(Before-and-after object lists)
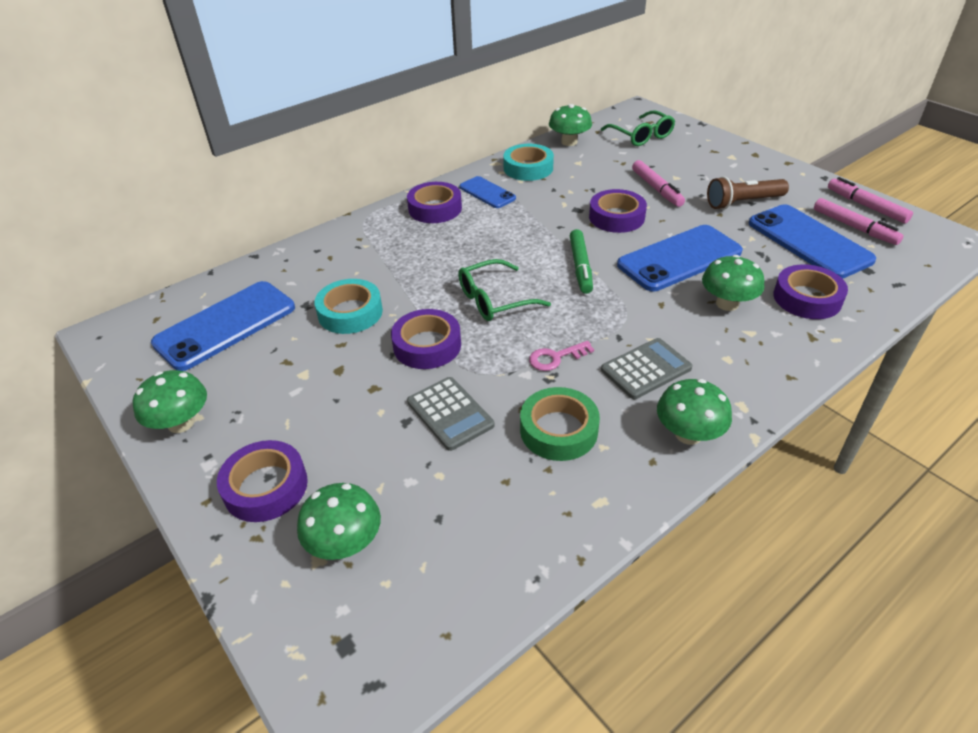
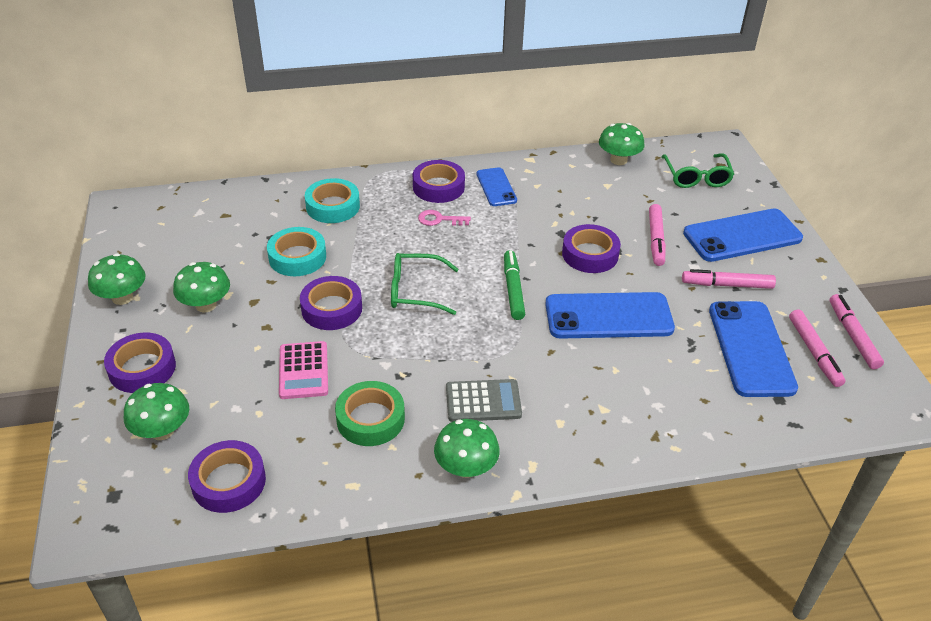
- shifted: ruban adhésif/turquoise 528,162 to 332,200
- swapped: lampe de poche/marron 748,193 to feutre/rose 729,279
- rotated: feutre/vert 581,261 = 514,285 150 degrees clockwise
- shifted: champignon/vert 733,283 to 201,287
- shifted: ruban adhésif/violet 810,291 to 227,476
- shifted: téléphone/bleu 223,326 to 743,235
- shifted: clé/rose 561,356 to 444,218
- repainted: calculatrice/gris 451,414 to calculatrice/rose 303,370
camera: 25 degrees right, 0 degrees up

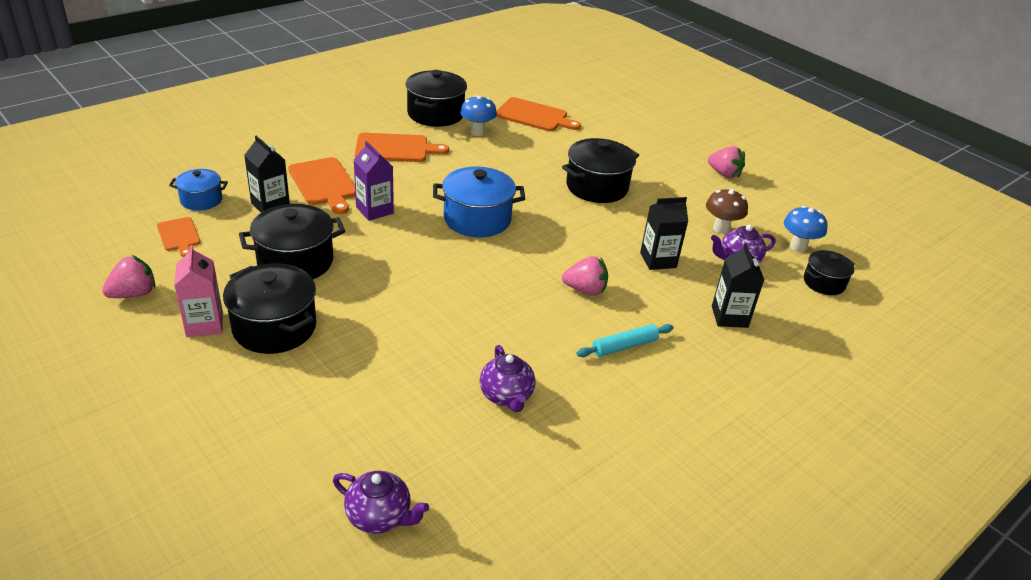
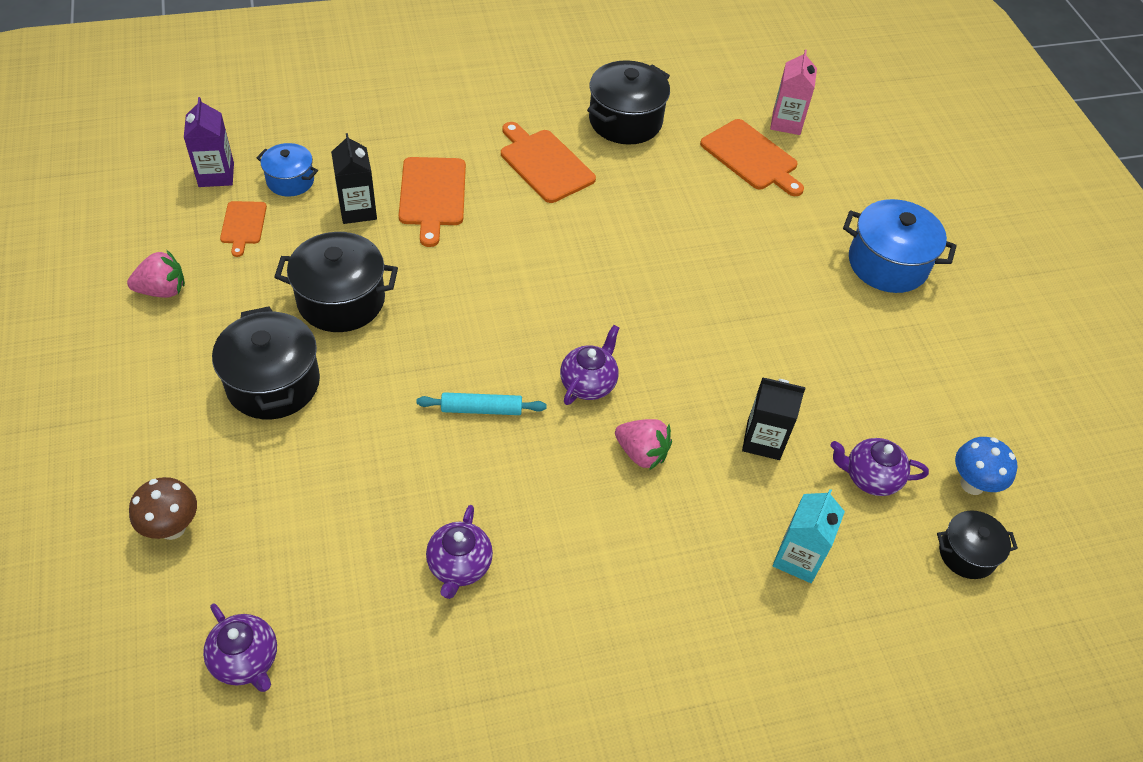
- gone: champignon/bleu 478,115
- rotated: planche à découper/orange 402,147 = 548,162 150 degrees counterclockwise
- gone: marmite/noir 600,170
- shifted: brique de lait/violet 374,181 to 209,142
- gone: fraise/rose 726,162
- shifted: marmite/bleu 479,202 to 900,246
- shifted: champignon/marron 727,211 to 163,508
- repainted: brique de lait/noir 738,285 to brique de lait/turquoise 809,536
- shifted: brique de lait/rose 198,291 to 793,92
- shifted: rouleau à pâtisserie/turquoise 624,340 to 481,403
- new: théière/violet 590,365
camera: 25 degrees right, 15 degrees up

» **EXERCISE AIM**
All of the entries above need to be transcribed exactly, except for the pictures.

» **FINISHED EXERCISE**
- shifted: ruban adhésif/turquoise 528,162 to 332,200
- swapped: lampe de poche/marron 748,193 to feutre/rose 729,279
- rotated: feutre/vert 581,261 = 514,285 150 degrees clockwise
- shifted: champignon/vert 733,283 to 201,287
- shifted: ruban adhésif/violet 810,291 to 227,476
- shifted: téléphone/bleu 223,326 to 743,235
- shifted: clé/rose 561,356 to 444,218
- repainted: calculatrice/gris 451,414 to calculatrice/rose 303,370
camera: 25 degrees right, 0 degrees up

- gone: champignon/bleu 478,115
- rotated: planche à découper/orange 402,147 = 548,162 150 degrees counterclockwise
- gone: marmite/noir 600,170
- shifted: brique de lait/violet 374,181 to 209,142
- gone: fraise/rose 726,162
- shifted: marmite/bleu 479,202 to 900,246
- shifted: champignon/marron 727,211 to 163,508
- repainted: brique de lait/noir 738,285 to brique de lait/turquoise 809,536
- shifted: brique de lait/rose 198,291 to 793,92
- shifted: rouleau à pâtisserie/turquoise 624,340 to 481,403
- new: théière/violet 590,365
camera: 25 degrees right, 15 degrees up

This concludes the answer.